Task item:
Search the material below for the string "blue" and list each line that holds it.
Supplied material: Begin
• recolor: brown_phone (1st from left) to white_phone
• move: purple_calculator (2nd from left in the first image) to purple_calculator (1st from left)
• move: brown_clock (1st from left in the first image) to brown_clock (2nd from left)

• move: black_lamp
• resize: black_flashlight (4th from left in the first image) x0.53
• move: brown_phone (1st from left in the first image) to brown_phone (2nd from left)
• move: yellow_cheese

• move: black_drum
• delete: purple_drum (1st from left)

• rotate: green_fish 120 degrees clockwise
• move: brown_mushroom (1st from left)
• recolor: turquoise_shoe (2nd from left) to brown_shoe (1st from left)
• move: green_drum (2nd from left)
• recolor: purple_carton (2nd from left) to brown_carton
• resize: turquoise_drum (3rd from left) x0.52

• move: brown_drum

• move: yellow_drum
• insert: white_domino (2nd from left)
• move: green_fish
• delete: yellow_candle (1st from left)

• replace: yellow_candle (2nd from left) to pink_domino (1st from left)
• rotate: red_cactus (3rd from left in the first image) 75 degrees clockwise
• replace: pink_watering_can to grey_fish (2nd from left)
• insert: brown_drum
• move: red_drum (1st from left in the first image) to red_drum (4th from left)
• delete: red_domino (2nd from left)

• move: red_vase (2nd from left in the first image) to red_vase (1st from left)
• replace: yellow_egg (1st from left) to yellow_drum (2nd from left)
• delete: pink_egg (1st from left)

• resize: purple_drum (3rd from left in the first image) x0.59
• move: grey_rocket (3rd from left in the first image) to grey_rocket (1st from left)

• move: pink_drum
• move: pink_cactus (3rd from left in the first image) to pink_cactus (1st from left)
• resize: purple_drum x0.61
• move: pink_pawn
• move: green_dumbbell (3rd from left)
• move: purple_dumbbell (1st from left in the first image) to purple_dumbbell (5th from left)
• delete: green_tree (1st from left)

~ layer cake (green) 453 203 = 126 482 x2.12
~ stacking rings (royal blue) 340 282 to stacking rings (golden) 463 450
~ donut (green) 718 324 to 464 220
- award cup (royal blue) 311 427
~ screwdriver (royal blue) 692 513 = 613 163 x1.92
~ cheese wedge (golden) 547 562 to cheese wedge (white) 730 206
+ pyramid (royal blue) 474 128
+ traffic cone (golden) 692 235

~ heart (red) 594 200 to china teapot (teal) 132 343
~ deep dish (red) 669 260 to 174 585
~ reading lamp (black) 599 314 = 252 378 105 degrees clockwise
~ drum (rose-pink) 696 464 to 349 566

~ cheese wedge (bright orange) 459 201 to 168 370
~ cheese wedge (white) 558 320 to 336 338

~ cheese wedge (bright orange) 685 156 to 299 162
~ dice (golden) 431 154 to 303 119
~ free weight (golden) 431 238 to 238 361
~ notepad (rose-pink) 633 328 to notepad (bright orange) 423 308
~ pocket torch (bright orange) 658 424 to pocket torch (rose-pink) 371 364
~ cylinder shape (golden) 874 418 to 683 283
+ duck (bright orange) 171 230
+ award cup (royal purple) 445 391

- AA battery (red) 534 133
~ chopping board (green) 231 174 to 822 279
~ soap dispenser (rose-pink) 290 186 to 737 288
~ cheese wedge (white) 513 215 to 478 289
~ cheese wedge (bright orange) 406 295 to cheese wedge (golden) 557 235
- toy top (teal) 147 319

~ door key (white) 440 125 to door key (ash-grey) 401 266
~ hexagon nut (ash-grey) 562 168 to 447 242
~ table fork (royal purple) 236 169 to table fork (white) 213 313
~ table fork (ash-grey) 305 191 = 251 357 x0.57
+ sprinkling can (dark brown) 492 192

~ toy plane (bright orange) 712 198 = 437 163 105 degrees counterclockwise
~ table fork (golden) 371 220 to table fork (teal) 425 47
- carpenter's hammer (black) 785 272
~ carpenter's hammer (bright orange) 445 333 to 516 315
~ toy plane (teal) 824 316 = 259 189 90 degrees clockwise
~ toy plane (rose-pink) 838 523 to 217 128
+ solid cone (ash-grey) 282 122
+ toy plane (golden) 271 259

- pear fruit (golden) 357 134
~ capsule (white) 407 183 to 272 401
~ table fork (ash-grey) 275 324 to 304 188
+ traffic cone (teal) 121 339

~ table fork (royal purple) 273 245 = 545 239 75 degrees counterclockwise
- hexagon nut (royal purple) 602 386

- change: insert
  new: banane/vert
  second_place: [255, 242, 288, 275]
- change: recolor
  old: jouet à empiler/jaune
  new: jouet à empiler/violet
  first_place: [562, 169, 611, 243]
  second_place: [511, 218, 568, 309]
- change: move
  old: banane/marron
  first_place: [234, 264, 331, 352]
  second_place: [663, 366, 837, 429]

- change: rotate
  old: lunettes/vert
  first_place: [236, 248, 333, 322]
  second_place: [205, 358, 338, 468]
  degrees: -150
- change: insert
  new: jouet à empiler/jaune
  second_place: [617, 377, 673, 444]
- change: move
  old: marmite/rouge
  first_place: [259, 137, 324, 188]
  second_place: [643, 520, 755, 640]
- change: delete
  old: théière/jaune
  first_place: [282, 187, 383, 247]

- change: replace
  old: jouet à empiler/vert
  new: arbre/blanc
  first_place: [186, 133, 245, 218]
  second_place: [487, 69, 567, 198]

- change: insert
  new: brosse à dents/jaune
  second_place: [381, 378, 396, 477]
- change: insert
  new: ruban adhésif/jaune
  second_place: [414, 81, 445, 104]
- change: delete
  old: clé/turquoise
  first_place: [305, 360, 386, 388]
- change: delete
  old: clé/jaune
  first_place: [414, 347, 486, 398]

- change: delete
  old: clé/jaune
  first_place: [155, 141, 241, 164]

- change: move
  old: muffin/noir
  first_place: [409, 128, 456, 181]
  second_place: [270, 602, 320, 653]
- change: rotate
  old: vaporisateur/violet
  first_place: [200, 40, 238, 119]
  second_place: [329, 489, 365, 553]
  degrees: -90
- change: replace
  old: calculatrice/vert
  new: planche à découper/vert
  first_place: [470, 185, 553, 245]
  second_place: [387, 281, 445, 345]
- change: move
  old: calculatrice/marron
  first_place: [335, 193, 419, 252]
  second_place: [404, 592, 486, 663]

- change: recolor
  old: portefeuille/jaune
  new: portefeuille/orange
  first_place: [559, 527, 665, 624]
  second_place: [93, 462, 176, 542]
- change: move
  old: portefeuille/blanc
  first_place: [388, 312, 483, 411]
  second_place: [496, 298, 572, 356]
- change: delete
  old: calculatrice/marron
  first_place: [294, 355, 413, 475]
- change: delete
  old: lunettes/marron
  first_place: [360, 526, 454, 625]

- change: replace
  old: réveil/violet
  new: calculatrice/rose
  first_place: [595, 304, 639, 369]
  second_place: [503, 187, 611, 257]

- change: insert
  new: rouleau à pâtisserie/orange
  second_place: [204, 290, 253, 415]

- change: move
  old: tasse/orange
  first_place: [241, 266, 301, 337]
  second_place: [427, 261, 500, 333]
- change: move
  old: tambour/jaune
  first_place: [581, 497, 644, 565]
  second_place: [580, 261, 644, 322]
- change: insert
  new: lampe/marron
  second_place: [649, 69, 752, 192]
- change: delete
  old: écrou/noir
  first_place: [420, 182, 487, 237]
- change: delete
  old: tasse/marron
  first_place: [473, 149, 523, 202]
Supplied material: End
Output of the task:
~ stacking rings (royal blue) 340 282 to stacking rings (golden) 463 450
- award cup (royal blue) 311 427
~ screwdriver (royal blue) 692 513 = 613 163 x1.92
+ pyramid (royal blue) 474 128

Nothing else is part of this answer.